## Provided information
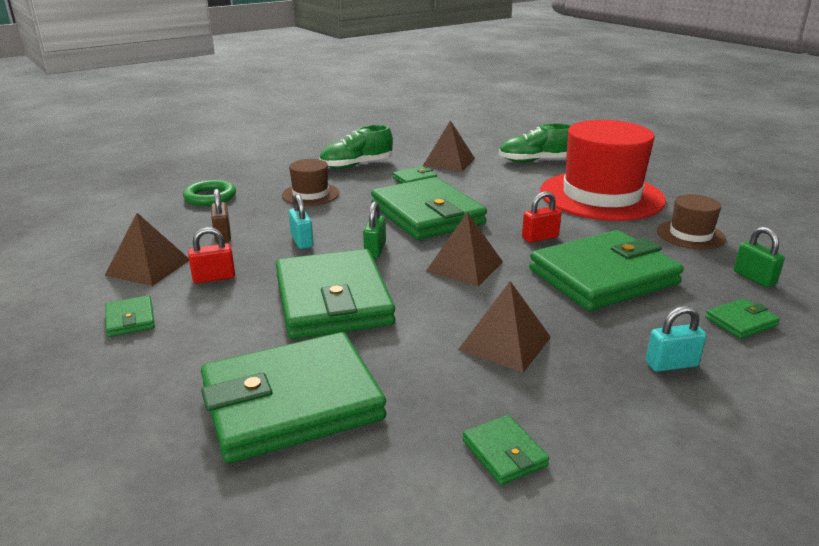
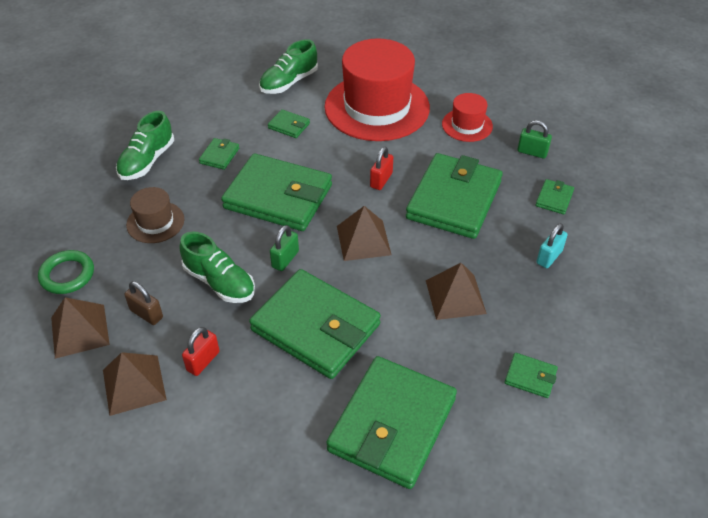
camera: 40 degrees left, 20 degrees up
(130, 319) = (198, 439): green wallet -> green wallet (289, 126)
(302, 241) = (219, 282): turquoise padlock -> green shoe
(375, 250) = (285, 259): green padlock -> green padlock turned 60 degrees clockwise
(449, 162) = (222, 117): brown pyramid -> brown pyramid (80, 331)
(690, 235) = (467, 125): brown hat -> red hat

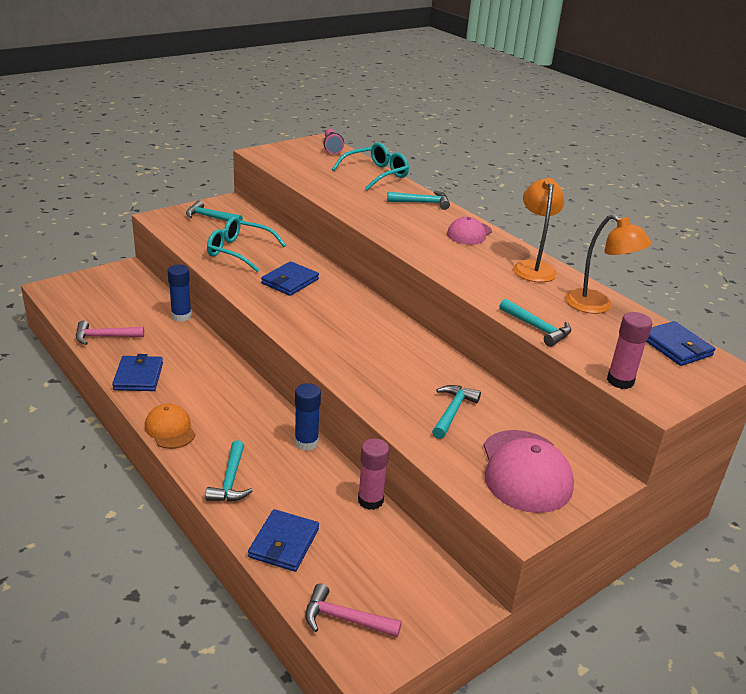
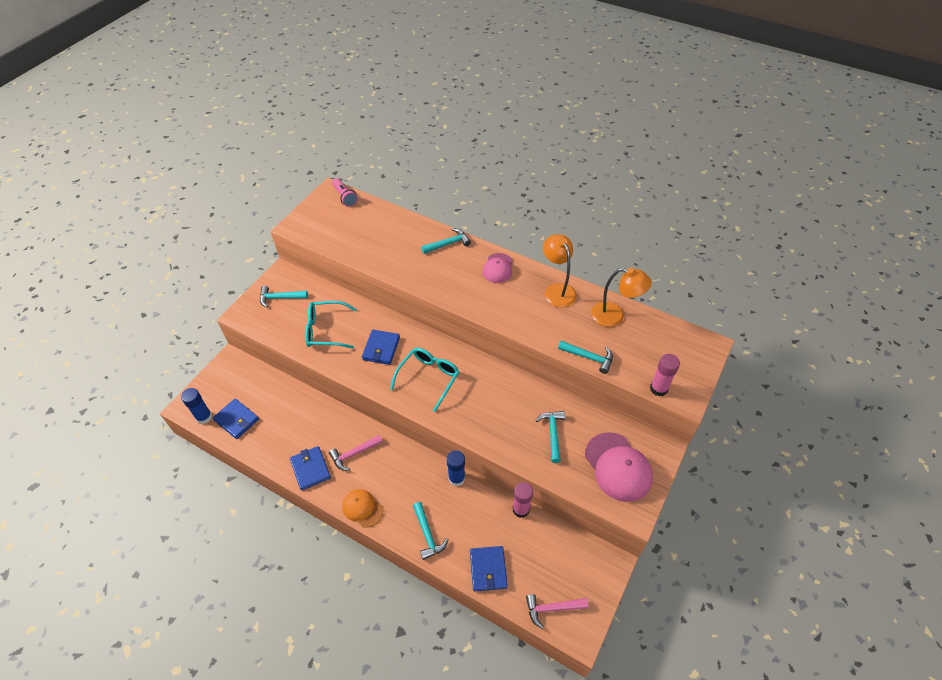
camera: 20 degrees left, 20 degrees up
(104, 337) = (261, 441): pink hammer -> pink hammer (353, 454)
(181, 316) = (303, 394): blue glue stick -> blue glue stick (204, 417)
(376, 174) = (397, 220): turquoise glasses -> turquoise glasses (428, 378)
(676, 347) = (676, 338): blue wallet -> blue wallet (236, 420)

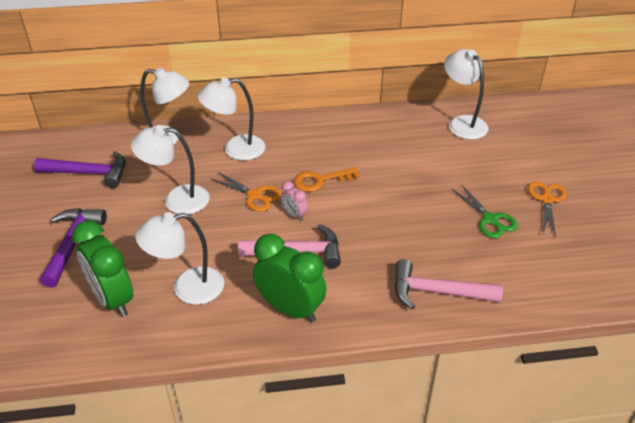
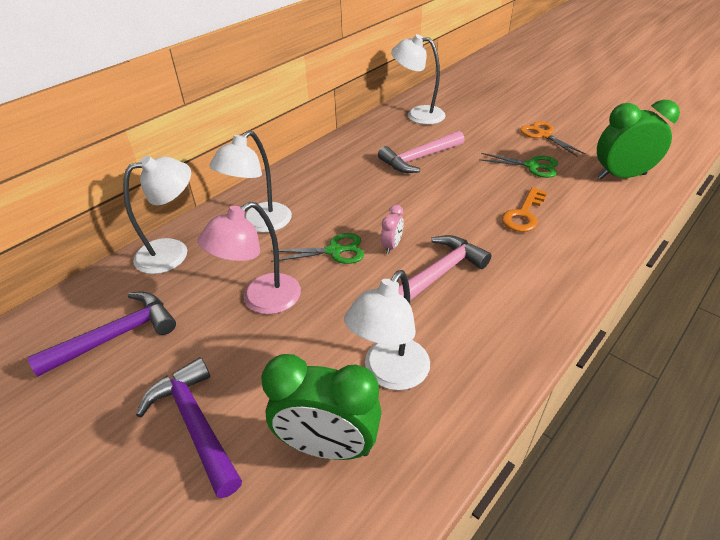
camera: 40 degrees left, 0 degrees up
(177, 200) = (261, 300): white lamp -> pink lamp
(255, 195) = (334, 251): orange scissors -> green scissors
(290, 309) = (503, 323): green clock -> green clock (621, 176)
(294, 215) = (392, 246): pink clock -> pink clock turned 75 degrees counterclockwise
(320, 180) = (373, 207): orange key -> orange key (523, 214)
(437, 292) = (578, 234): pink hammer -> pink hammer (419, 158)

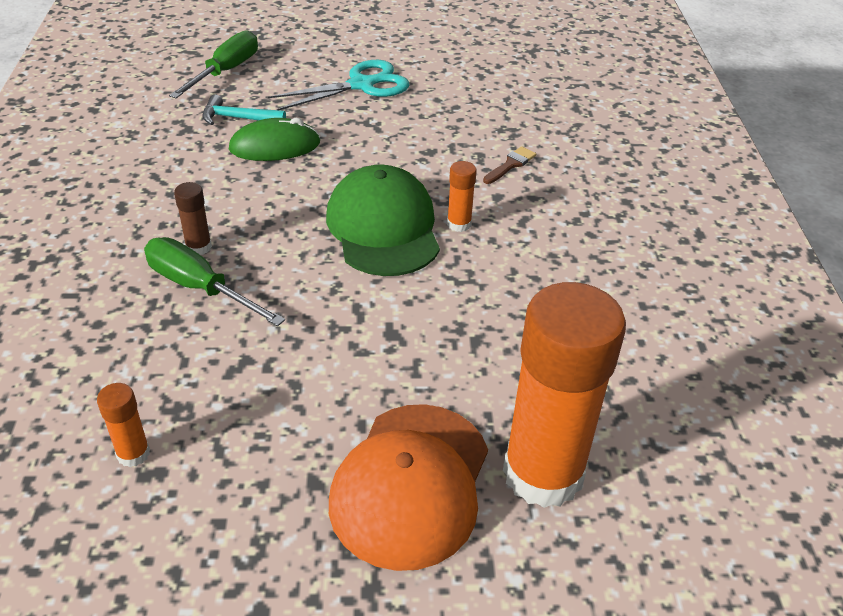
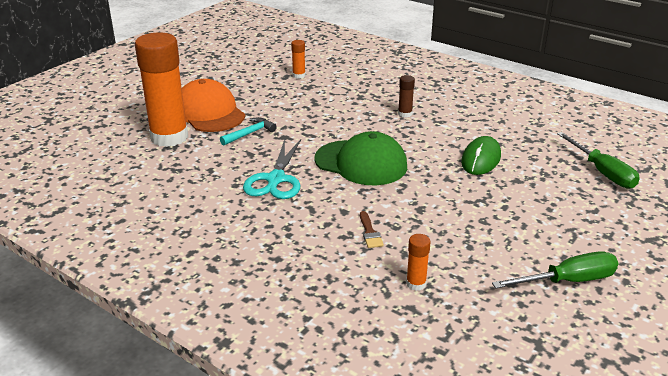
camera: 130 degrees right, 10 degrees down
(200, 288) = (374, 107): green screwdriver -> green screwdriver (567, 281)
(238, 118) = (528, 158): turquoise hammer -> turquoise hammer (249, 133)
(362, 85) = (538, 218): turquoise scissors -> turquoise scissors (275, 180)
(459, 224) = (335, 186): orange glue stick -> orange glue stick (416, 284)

--

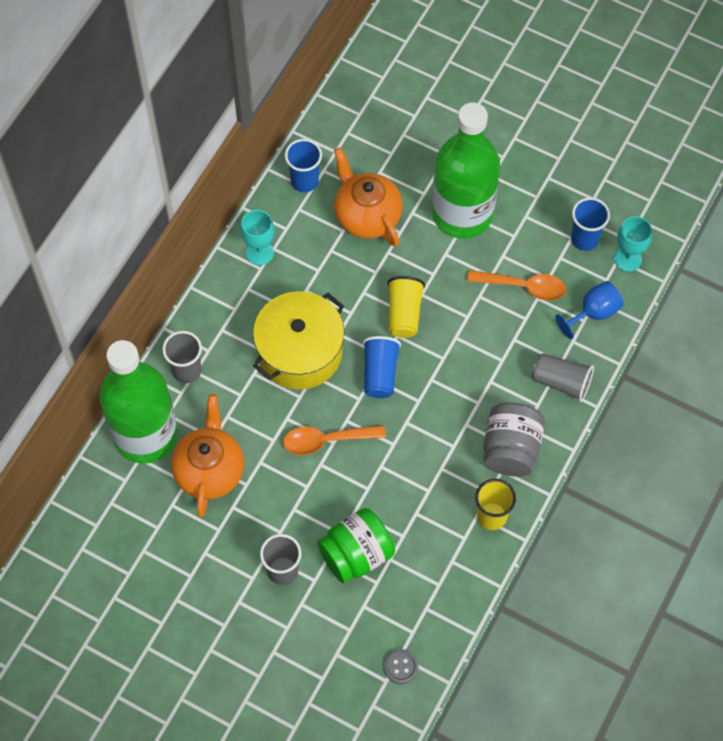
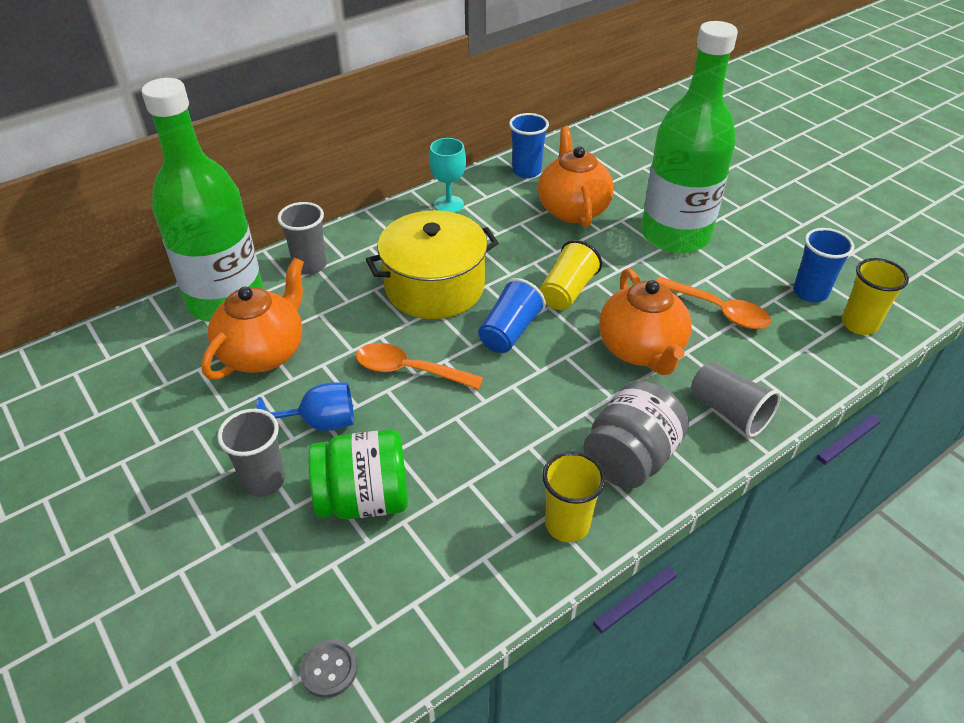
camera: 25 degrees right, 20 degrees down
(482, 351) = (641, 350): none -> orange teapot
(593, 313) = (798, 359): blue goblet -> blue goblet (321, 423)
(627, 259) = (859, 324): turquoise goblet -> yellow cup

...

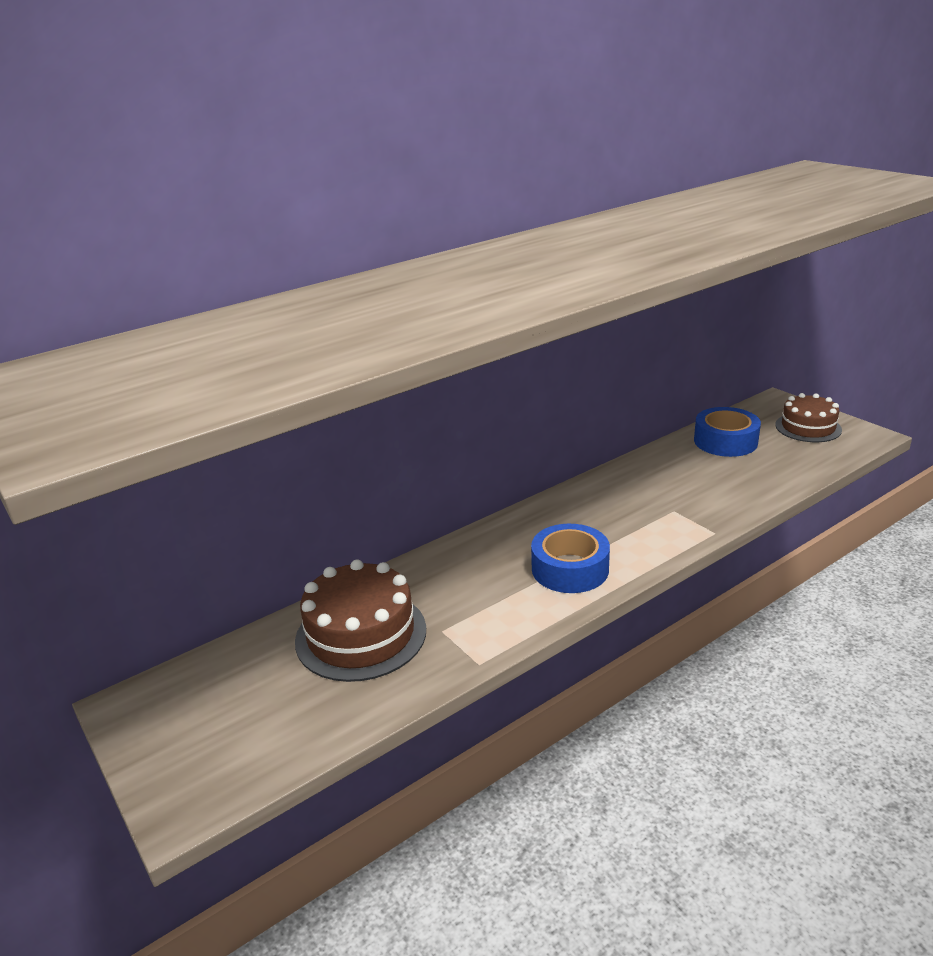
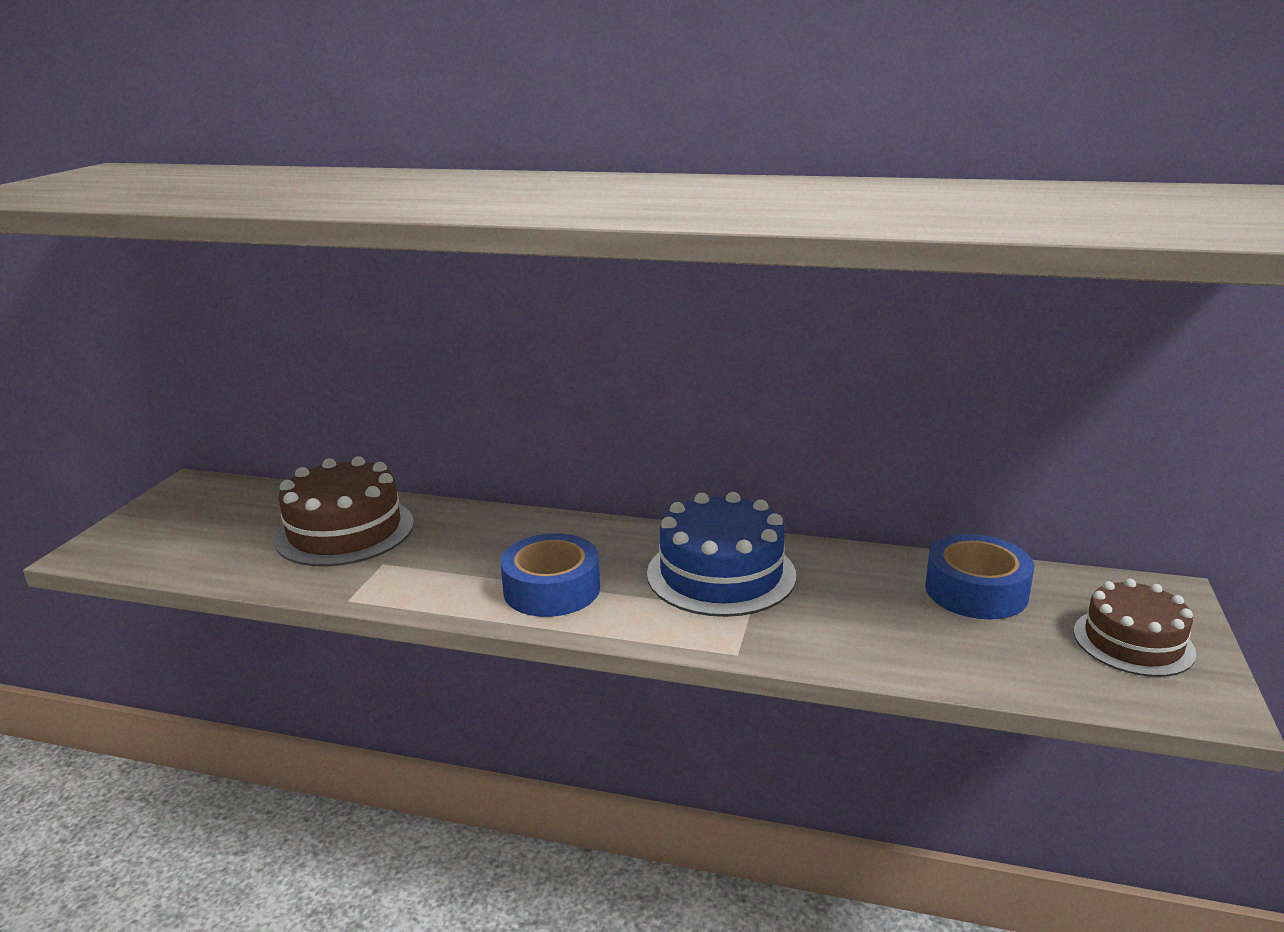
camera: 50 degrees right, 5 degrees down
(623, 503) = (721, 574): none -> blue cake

## Brief
Retype the portion of the data above that starts on the line with "camera: 40 degrees left, 0 degrees up" and finishes on the line with "(290, 309) = (503, 323): green", including both of those lines.

## Problem solution
camera: 40 degrees left, 0 degrees up
(177, 200) = (261, 300): white lamp -> pink lamp
(255, 195) = (334, 251): orange scissors -> green scissors
(290, 309) = (503, 323): green clock -> green clock (621, 176)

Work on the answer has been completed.